Records contained in a dataset —
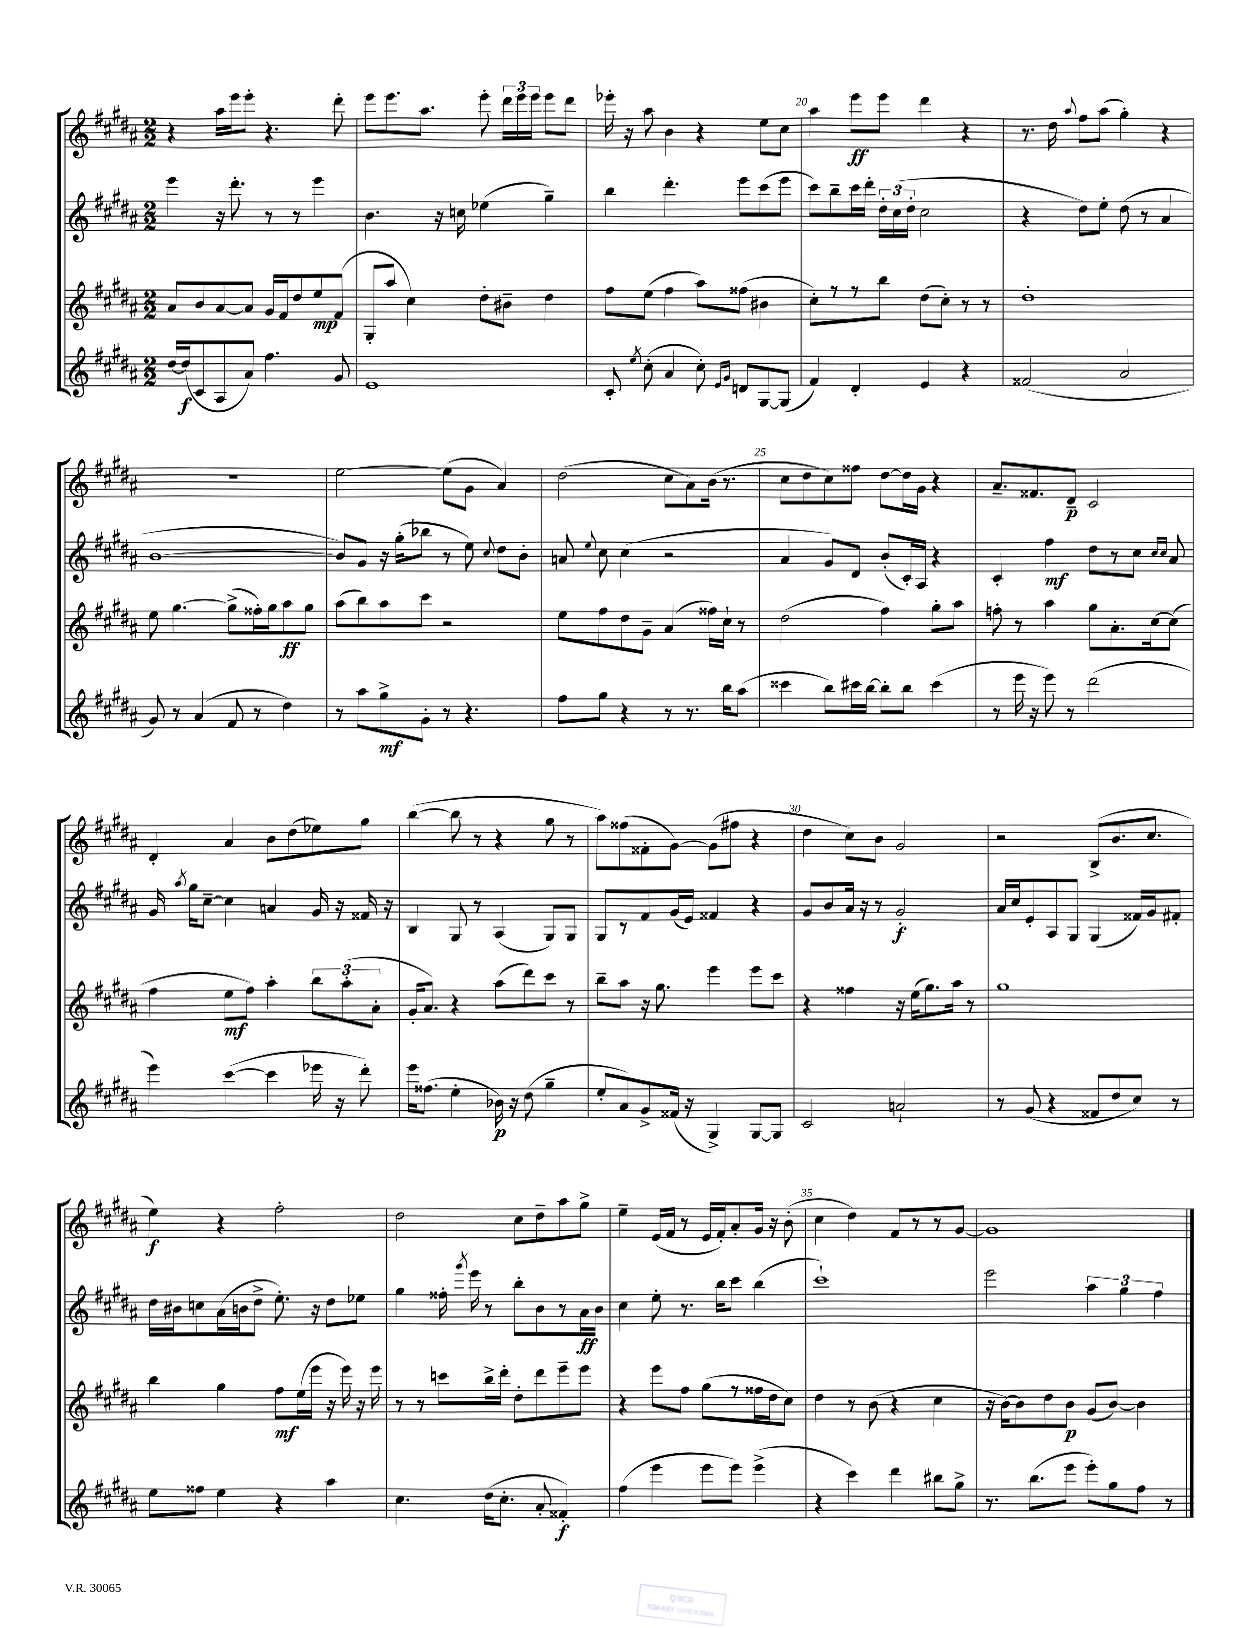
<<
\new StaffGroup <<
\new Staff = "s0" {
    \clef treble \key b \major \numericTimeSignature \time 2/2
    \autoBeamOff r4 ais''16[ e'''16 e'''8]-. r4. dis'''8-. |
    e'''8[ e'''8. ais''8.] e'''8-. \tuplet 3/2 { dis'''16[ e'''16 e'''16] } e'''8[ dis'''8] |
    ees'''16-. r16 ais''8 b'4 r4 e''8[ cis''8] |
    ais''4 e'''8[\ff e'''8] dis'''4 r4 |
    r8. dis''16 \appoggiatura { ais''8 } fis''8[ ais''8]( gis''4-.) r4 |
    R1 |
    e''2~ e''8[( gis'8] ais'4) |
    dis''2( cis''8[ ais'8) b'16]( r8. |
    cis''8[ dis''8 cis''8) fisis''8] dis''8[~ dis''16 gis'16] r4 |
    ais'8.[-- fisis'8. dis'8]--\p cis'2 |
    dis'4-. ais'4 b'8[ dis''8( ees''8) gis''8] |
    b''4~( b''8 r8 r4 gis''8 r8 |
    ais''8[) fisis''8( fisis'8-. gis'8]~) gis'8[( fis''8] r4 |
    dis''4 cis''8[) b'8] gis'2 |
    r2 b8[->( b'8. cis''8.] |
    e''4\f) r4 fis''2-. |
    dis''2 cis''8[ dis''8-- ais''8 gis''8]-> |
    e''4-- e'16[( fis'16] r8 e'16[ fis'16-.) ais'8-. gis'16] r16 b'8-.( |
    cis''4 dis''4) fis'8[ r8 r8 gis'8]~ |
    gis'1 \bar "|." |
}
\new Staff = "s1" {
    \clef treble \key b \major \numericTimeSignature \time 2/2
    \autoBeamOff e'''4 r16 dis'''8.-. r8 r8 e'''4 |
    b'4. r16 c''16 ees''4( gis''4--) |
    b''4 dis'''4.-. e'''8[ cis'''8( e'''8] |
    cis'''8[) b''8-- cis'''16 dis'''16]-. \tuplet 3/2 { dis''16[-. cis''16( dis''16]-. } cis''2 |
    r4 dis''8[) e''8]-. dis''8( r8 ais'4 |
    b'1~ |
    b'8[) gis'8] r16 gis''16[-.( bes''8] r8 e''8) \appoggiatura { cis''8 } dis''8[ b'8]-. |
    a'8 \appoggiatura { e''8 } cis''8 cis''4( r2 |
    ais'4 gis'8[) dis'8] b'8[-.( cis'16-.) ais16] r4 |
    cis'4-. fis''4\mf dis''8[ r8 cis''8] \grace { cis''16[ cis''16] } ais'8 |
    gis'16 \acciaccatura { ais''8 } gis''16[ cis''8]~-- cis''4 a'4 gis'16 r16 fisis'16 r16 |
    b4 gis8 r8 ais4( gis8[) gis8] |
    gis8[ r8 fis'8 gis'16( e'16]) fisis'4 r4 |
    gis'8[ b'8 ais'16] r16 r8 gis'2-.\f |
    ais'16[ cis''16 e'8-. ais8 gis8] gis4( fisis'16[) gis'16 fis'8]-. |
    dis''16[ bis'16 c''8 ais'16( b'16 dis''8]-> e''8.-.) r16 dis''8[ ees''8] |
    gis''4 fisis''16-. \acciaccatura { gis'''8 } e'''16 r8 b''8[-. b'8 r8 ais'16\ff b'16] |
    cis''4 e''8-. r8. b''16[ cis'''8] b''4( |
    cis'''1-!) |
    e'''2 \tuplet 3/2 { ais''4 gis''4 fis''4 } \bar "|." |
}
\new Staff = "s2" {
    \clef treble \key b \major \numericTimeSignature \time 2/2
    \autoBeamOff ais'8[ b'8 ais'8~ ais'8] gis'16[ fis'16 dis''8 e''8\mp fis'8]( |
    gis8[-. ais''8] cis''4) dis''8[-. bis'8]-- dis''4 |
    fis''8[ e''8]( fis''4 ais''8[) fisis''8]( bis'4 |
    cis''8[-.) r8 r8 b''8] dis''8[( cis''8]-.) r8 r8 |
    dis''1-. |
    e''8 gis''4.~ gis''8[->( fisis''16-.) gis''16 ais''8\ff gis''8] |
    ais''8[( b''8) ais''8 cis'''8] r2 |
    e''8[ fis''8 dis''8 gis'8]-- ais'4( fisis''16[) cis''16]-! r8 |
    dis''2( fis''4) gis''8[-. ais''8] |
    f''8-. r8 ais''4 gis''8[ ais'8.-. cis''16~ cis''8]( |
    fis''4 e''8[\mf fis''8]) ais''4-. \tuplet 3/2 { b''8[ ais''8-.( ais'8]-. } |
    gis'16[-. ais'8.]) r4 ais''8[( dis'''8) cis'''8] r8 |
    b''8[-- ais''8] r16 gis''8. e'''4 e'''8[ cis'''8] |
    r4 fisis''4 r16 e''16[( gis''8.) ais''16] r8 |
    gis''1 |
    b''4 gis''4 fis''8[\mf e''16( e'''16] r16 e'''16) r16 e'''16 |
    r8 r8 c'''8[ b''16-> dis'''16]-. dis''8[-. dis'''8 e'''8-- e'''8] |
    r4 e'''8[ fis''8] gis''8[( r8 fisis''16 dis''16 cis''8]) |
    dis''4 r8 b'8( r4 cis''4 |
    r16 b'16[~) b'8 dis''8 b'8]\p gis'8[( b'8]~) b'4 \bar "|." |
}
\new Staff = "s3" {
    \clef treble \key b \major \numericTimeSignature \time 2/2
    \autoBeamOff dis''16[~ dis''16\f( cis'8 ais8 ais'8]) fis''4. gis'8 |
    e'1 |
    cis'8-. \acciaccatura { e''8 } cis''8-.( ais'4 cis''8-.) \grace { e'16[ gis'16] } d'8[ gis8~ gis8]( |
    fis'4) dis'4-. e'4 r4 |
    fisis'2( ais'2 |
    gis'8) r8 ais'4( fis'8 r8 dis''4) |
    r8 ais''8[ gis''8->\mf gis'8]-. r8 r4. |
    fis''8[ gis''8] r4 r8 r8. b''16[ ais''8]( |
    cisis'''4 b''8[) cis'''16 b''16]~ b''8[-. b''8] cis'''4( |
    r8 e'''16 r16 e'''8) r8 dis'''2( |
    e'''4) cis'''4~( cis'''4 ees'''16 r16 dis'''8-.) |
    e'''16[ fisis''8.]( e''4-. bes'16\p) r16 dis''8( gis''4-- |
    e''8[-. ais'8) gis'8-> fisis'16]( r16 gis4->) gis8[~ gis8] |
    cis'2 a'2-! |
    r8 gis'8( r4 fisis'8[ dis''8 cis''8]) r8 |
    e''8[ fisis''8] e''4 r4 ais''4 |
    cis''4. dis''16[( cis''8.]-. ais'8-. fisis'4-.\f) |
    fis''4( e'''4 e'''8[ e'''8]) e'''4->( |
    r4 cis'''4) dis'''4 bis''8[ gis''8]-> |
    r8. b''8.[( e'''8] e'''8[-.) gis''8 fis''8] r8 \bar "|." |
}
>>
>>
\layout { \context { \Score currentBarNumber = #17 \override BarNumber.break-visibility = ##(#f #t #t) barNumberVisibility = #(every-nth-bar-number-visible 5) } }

CHALLENGE — Copy out every line of the material above word for word, leaving the pictures out of your answer.

EXERCISE SOLUTION —
<<
\new StaffGroup <<
\new Staff = "s0" {
    \clef treble \key b \major \numericTimeSignature \time 2/2
    \autoBeamOff r4 ais''16[ e'''16 e'''8]-. r4. dis'''8-. |
    e'''8[ e'''8. ais''8.] e'''8-. \tuplet 3/2 { dis'''16[ e'''16 e'''16] } e'''8[ dis'''8] |
    ees'''16-. r16 ais''8 b'4 r4 e''8[ cis''8] |
    ais''4 e'''8[\ff e'''8] dis'''4 r4 |
    r8. dis''16 \appoggiatura { ais''8 } fis''8[ ais''8]( gis''4-.) r4 |
    R1 |
    e''2~ e''8[( gis'8] ais'4) |
    dis''2( cis''8[ ais'8) b'16]( r8. |
    cis''8[ dis''8 cis''8) fisis''8] dis''8[~ dis''16 gis'16] r4 |
    ais'8.[-- fisis'8. dis'8]--\p cis'2 |
    dis'4-. ais'4 b'8[ dis''8( ees''8) gis''8] |
    b''4~( b''8 r8 r4 gis''8 r8 |
    ais''8[) fisis''8( fisis'8-. gis'8]~) gis'8[( fis''8] r4 |
    dis''4 cis''8[) b'8] gis'2 |
    r2 b8[->( b'8. cis''8.] |
    e''4\f) r4 fis''2-. |
    dis''2 cis''8[ dis''8-- ais''8 gis''8]-> |
    e''4-- e'16[( fis'16] r8 e'16[ fis'16-.) ais'8-. gis'16] r16 b'8-.( |
    cis''4 dis''4) fis'8[ r8 r8 gis'8]~ |
    gis'1 \bar "|." |
}
\new Staff = "s1" {
    \clef treble \key b \major \numericTimeSignature \time 2/2
    \autoBeamOff e'''4 r16 dis'''8.-. r8 r8 e'''4 |
    b'4. r16 c''16 ees''4( gis''4--) |
    b''4 dis'''4.-. e'''8[ cis'''8( e'''8] |
    cis'''8[) b''8-- cis'''16 dis'''16]-. \tuplet 3/2 { dis''16[-. cis''16( dis''16]-. } cis''2 |
    r4 dis''8[) e''8]-. dis''8( r8 ais'4 |
    b'1~ |
    b'8[) gis'8] r16 gis''16[-.( bes''8] r8 e''8) \appoggiatura { cis''8 } dis''8[ b'8]-. |
    a'8 \appoggiatura { e''8 } cis''8 cis''4( r2 |
    ais'4 gis'8[) dis'8] b'8[-.( cis'16-.) ais16] r4 |
    cis'4-. fis''4\mf dis''8[ r8 cis''8] \grace { cis''16[ cis''16] } ais'8 |
    gis'16 \acciaccatura { ais''8 } gis''16[ cis''8]~-- cis''4 a'4 gis'16 r16 fisis'16 r16 |
    b4 gis8 r8 ais4( gis8[) gis8] |
    gis8[ r8 fis'8 gis'16( e'16]) fisis'4 r4 |
    gis'8[ b'8 ais'16] r16 r8 gis'2-.\f |
    ais'16[ cis''16 e'8-. ais8 gis8] gis4( fisis'16[) gis'16 fis'8]-. |
    dis''16[ bis'16 c''8 ais'16( b'16 dis''8]-> e''8.-.) r16 dis''8[ ees''8] |
    gis''4 fisis''16-. \acciaccatura { gis'''8 } e'''16 r8 b''8[-. b'8 r8 ais'16\ff b'16] |
    cis''4 e''8-. r8. b''16[ cis'''8] b''4( |
    cis'''1-!) |
    e'''2 \tuplet 3/2 { ais''4 gis''4 fis''4 } \bar "|." |
}
\new Staff = "s2" {
    \clef treble \key b \major \numericTimeSignature \time 2/2
    \autoBeamOff ais'8[ b'8 ais'8~ ais'8] gis'16[ fis'16 dis''8 e''8\mp fis'8]( |
    gis8[-. ais''8] cis''4) dis''8[-. bis'8]-- dis''4 |
    fis''8[ e''8]( fis''4 ais''8[) fisis''8]( bis'4 |
    cis''8[-.) r8 r8 b''8] dis''8[( cis''8]-.) r8 r8 |
    dis''1-. |
    e''8 gis''4.~ gis''8[->( fisis''16-.) gis''16 ais''8\ff gis''8] |
    ais''8[( b''8) ais''8 cis'''8] r2 |
    e''8[ fis''8 dis''8 gis'8]-- ais'4( fisis''16[) cis''16]-! r8 |
    dis''2( fis''4) gis''8[-. ais''8] |
    f''8-. r8 ais''4 gis''8[ ais'8.-. cis''16~ cis''8]( |
    fis''4 e''8[\mf fis''8]) ais''4-. \tuplet 3/2 { b''8[ ais''8-.( ais'8]-. } |
    gis'16[-. ais'8.]) r4 ais''8[( dis'''8) cis'''8] r8 |
    b''8[-- ais''8] r16 gis''8. e'''4 e'''8[ cis'''8] |
    r4 fisis''4 r16 e''16[( gis''8.) ais''16] r8 |
    gis''1 |
    b''4 gis''4 fis''8[\mf e''16( e'''16] r16 e'''16) r16 e'''16 |
    r8 r8 c'''8[ b''16-> dis'''16]-. dis''8[-. dis'''8 e'''8-- e'''8] |
    r4 e'''8[ fis''8] gis''8[( r8 fisis''16 dis''16 cis''8]) |
    dis''4 r8 b'8( r4 cis''4 |
    r16 b'16[~) b'8 dis''8 b'8]\p gis'8[( b'8]~) b'4 \bar "|." |
}
\new Staff = "s3" {
    \clef treble \key b \major \numericTimeSignature \time 2/2
    \autoBeamOff dis''16[~ dis''16\f( cis'8 ais8 ais'8]) fis''4. gis'8 |
    e'1 |
    cis'8-. \acciaccatura { e''8 } cis''8-.( ais'4 cis''8-.) \grace { e'16[ gis'16] } d'8[ gis8~ gis8]( |
    fis'4) dis'4-. e'4 r4 |
    fisis'2( ais'2 |
    gis'8) r8 ais'4( fis'8 r8 dis''4) |
    r8 ais''8[ gis''8->\mf gis'8]-. r8 r4. |
    fis''8[ gis''8] r4 r8 r8. b''16[ ais''8]( |
    cisis'''4 b''8[) cis'''16 b''16]~ b''8[-. b''8] cis'''4( |
    r8 e'''16 r16 e'''8) r8 dis'''2( |
    e'''4) cis'''4~( cis'''4 ees'''16 r16 dis'''8-.) |
    e'''16[ fisis''8.]( e''4-. bes'16\p) r16 dis''8( gis''4-- |
    e''8[-. ais'8) gis'8-> fisis'16]( r16 gis4->) gis8[~ gis8] |
    cis'2 a'2-! |
    r8 gis'8( r4 fisis'8[ dis''8 cis''8]) r8 |
    e''8[ fisis''8] e''4 r4 ais''4 |
    cis''4. dis''16[( cis''8.]-. ais'8-. fisis'4-.\f) |
    fis''4( e'''4 e'''8[ e'''8]) e'''4->( |
    r4 cis'''4) dis'''4 bis''8[ gis''8]-> |
    r8. b''8.[( e'''8] e'''8[-.) gis''8 fis''8] r8 \bar "|." |
}
>>
>>
\layout { \context { \Score currentBarNumber = #17 \override BarNumber.break-visibility = ##(#f #t #t) barNumberVisibility = #(every-nth-bar-number-visible 5) } }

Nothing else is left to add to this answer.